§ What is needed
Without altering anything, repeat each of the records.

§ Records for this exercise
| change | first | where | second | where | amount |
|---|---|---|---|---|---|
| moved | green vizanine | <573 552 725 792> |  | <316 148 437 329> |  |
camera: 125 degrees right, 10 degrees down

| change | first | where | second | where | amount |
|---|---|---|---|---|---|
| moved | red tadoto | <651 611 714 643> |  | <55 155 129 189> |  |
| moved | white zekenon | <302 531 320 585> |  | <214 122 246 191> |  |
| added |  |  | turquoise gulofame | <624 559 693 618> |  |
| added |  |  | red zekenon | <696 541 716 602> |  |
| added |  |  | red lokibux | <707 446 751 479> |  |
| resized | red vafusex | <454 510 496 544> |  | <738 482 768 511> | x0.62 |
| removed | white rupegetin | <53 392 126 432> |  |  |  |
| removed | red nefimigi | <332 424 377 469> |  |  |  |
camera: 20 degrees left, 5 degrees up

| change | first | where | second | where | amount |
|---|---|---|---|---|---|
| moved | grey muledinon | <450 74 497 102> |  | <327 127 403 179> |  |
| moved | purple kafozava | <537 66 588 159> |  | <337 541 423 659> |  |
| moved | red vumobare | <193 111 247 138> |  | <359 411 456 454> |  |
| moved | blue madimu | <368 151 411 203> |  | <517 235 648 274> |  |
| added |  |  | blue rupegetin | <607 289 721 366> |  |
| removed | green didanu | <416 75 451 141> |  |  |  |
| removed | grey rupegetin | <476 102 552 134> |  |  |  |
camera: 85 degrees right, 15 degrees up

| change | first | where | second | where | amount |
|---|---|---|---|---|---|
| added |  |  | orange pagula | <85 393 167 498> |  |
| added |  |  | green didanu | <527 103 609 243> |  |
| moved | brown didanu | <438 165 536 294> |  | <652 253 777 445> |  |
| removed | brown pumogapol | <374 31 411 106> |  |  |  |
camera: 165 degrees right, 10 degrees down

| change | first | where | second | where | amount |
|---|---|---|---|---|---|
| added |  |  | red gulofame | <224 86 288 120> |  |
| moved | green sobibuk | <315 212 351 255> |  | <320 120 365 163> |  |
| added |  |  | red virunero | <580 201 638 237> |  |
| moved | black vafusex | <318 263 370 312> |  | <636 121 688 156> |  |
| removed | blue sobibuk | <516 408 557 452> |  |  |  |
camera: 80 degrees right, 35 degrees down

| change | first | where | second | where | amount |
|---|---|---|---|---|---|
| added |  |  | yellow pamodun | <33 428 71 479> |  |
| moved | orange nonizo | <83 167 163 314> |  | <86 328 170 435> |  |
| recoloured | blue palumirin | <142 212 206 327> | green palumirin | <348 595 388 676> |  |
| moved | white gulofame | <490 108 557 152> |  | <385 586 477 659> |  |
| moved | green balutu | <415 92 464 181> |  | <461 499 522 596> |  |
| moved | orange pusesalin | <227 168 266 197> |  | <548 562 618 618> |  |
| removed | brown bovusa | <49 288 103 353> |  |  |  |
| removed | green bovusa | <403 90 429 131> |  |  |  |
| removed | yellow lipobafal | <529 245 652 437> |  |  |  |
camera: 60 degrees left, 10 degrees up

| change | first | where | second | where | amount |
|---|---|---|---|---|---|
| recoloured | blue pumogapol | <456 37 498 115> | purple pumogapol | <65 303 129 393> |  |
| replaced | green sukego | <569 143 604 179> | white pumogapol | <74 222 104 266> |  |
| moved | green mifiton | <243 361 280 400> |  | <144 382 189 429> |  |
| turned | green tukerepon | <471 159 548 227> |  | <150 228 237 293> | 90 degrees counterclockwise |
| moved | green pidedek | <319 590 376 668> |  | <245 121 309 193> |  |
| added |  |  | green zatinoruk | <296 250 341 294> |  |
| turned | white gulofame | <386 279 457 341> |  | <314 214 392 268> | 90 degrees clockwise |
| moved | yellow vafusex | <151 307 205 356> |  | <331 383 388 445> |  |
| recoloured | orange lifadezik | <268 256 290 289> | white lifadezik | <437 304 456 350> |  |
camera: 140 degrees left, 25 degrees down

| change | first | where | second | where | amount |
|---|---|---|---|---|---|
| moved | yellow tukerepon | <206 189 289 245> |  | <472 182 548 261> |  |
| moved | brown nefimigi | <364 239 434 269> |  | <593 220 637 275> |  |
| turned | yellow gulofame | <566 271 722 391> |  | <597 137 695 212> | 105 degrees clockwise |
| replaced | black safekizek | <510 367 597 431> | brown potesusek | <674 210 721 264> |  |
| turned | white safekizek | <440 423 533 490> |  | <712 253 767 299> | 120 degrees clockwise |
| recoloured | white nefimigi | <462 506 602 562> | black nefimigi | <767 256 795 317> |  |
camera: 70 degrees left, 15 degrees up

§ Solution
| change | first | where | second | where | amount |
|---|---|---|---|---|---|
| moved | green vizanine | <573 552 725 792> |  | <316 148 437 329> |  |
camera: 125 degrees right, 10 degrees down

| change | first | where | second | where | amount |
|---|---|---|---|---|---|
| moved | red tadoto | <651 611 714 643> |  | <55 155 129 189> |  |
| moved | white zekenon | <302 531 320 585> |  | <214 122 246 191> |  |
| added |  |  | turquoise gulofame | <624 559 693 618> |  |
| added |  |  | red zekenon | <696 541 716 602> |  |
| added |  |  | red lokibux | <707 446 751 479> |  |
| resized | red vafusex | <454 510 496 544> |  | <738 482 768 511> | x0.62 |
| removed | white rupegetin | <53 392 126 432> |  |  |  |
| removed | red nefimigi | <332 424 377 469> |  |  |  |
camera: 20 degrees left, 5 degrees up

| change | first | where | second | where | amount |
|---|---|---|---|---|---|
| moved | grey muledinon | <450 74 497 102> |  | <327 127 403 179> |  |
| moved | purple kafozava | <537 66 588 159> |  | <337 541 423 659> |  |
| moved | red vumobare | <193 111 247 138> |  | <359 411 456 454> |  |
| moved | blue madimu | <368 151 411 203> |  | <517 235 648 274> |  |
| added |  |  | blue rupegetin | <607 289 721 366> |  |
| removed | green didanu | <416 75 451 141> |  |  |  |
| removed | grey rupegetin | <476 102 552 134> |  |  |  |
camera: 85 degrees right, 15 degrees up

| change | first | where | second | where | amount |
|---|---|---|---|---|---|
| added |  |  | orange pagula | <85 393 167 498> |  |
| added |  |  | green didanu | <527 103 609 243> |  |
| moved | brown didanu | <438 165 536 294> |  | <652 253 777 445> |  |
| removed | brown pumogapol | <374 31 411 106> |  |  |  |
camera: 165 degrees right, 10 degrees down

| change | first | where | second | where | amount |
|---|---|---|---|---|---|
| added |  |  | red gulofame | <224 86 288 120> |  |
| moved | green sobibuk | <315 212 351 255> |  | <320 120 365 163> |  |
| added |  |  | red virunero | <580 201 638 237> |  |
| moved | black vafusex | <318 263 370 312> |  | <636 121 688 156> |  |
| removed | blue sobibuk | <516 408 557 452> |  |  |  |
camera: 80 degrees right, 35 degrees down

| change | first | where | second | where | amount |
|---|---|---|---|---|---|
| added |  |  | yellow pamodun | <33 428 71 479> |  |
| moved | orange nonizo | <83 167 163 314> |  | <86 328 170 435> |  |
| recoloured | blue palumirin | <142 212 206 327> | green palumirin | <348 595 388 676> |  |
| moved | white gulofame | <490 108 557 152> |  | <385 586 477 659> |  |
| moved | green balutu | <415 92 464 181> |  | <461 499 522 596> |  |
| moved | orange pusesalin | <227 168 266 197> |  | <548 562 618 618> |  |
| removed | brown bovusa | <49 288 103 353> |  |  |  |
| removed | green bovusa | <403 90 429 131> |  |  |  |
| removed | yellow lipobafal | <529 245 652 437> |  |  |  |
camera: 60 degrees left, 10 degrees up

| change | first | where | second | where | amount |
|---|---|---|---|---|---|
| recoloured | blue pumogapol | <456 37 498 115> | purple pumogapol | <65 303 129 393> |  |
| replaced | green sukego | <569 143 604 179> | white pumogapol | <74 222 104 266> |  |
| moved | green mifiton | <243 361 280 400> |  | <144 382 189 429> |  |
| turned | green tukerepon | <471 159 548 227> |  | <150 228 237 293> | 90 degrees counterclockwise |
| moved | green pidedek | <319 590 376 668> |  | <245 121 309 193> |  |
| added |  |  | green zatinoruk | <296 250 341 294> |  |
| turned | white gulofame | <386 279 457 341> |  | <314 214 392 268> | 90 degrees clockwise |
| moved | yellow vafusex | <151 307 205 356> |  | <331 383 388 445> |  |
| recoloured | orange lifadezik | <268 256 290 289> | white lifadezik | <437 304 456 350> |  |
camera: 140 degrees left, 25 degrees down

| change | first | where | second | where | amount |
|---|---|---|---|---|---|
| moved | yellow tukerepon | <206 189 289 245> |  | <472 182 548 261> |  |
| moved | brown nefimigi | <364 239 434 269> |  | <593 220 637 275> |  |
| turned | yellow gulofame | <566 271 722 391> |  | <597 137 695 212> | 105 degrees clockwise |
| replaced | black safekizek | <510 367 597 431> | brown potesusek | <674 210 721 264> |  |
| turned | white safekizek | <440 423 533 490> |  | <712 253 767 299> | 120 degrees clockwise |
| recoloured | white nefimigi | <462 506 602 562> | black nefimigi | <767 256 795 317> |  |
camera: 70 degrees left, 15 degrees up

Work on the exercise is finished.